_PROBLEM REQUIREMENTS_: Write out the records again exactly. Nothing should be dropped.

TASK INPUTS Block Start

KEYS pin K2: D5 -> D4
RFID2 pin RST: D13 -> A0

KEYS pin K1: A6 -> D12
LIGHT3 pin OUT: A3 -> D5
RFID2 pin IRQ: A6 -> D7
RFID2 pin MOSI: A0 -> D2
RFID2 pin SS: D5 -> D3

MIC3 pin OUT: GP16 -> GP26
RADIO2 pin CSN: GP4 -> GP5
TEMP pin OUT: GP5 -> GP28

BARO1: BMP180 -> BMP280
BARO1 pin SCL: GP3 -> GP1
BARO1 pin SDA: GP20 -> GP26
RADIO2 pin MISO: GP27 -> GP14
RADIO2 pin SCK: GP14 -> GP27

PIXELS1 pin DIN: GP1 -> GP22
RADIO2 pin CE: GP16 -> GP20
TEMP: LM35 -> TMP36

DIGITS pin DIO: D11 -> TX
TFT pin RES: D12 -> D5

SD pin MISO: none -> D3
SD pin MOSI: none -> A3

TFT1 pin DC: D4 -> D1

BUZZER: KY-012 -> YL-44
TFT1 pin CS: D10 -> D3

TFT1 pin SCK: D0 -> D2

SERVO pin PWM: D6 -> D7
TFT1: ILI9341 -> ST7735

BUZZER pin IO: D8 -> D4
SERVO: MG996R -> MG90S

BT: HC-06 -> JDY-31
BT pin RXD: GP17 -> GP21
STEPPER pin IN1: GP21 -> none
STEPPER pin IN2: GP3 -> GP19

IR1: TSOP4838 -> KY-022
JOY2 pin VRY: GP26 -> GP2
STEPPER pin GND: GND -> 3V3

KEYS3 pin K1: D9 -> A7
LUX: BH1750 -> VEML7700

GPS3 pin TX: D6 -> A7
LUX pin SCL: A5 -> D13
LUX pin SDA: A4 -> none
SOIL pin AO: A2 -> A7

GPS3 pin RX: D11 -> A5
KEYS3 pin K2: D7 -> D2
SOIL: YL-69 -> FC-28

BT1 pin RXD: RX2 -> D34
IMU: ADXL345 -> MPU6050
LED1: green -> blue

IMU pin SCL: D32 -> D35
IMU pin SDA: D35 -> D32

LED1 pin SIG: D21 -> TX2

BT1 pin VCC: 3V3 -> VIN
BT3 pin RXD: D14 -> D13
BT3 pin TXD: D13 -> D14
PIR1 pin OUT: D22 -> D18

TASK INPUTS Block End

_ANSWER FOR THIS EXERCISE_:
KEYS pin K2: D5 -> D4
RFID2 pin RST: D13 -> A0

KEYS pin K1: A6 -> D12
LIGHT3 pin OUT: A3 -> D5
RFID2 pin IRQ: A6 -> D7
RFID2 pin MOSI: A0 -> D2
RFID2 pin SS: D5 -> D3

MIC3 pin OUT: GP16 -> GP26
RADIO2 pin CSN: GP4 -> GP5
TEMP pin OUT: GP5 -> GP28

BARO1: BMP180 -> BMP280
BARO1 pin SCL: GP3 -> GP1
BARO1 pin SDA: GP20 -> GP26
RADIO2 pin MISO: GP27 -> GP14
RADIO2 pin SCK: GP14 -> GP27

PIXELS1 pin DIN: GP1 -> GP22
RADIO2 pin CE: GP16 -> GP20
TEMP: LM35 -> TMP36

DIGITS pin DIO: D11 -> TX
TFT pin RES: D12 -> D5

SD pin MISO: none -> D3
SD pin MOSI: none -> A3

TFT1 pin DC: D4 -> D1

BUZZER: KY-012 -> YL-44
TFT1 pin CS: D10 -> D3

TFT1 pin SCK: D0 -> D2

SERVO pin PWM: D6 -> D7
TFT1: ILI9341 -> ST7735

BUZZER pin IO: D8 -> D4
SERVO: MG996R -> MG90S

BT: HC-06 -> JDY-31
BT pin RXD: GP17 -> GP21
STEPPER pin IN1: GP21 -> none
STEPPER pin IN2: GP3 -> GP19

IR1: TSOP4838 -> KY-022
JOY2 pin VRY: GP26 -> GP2
STEPPER pin GND: GND -> 3V3

KEYS3 pin K1: D9 -> A7
LUX: BH1750 -> VEML7700

GPS3 pin TX: D6 -> A7
LUX pin SCL: A5 -> D13
LUX pin SDA: A4 -> none
SOIL pin AO: A2 -> A7

GPS3 pin RX: D11 -> A5
KEYS3 pin K2: D7 -> D2
SOIL: YL-69 -> FC-28

BT1 pin RXD: RX2 -> D34
IMU: ADXL345 -> MPU6050
LED1: green -> blue

IMU pin SCL: D32 -> D35
IMU pin SDA: D35 -> D32

LED1 pin SIG: D21 -> TX2

BT1 pin VCC: 3V3 -> VIN
BT3 pin RXD: D14 -> D13
BT3 pin TXD: D13 -> D14
PIR1 pin OUT: D22 -> D18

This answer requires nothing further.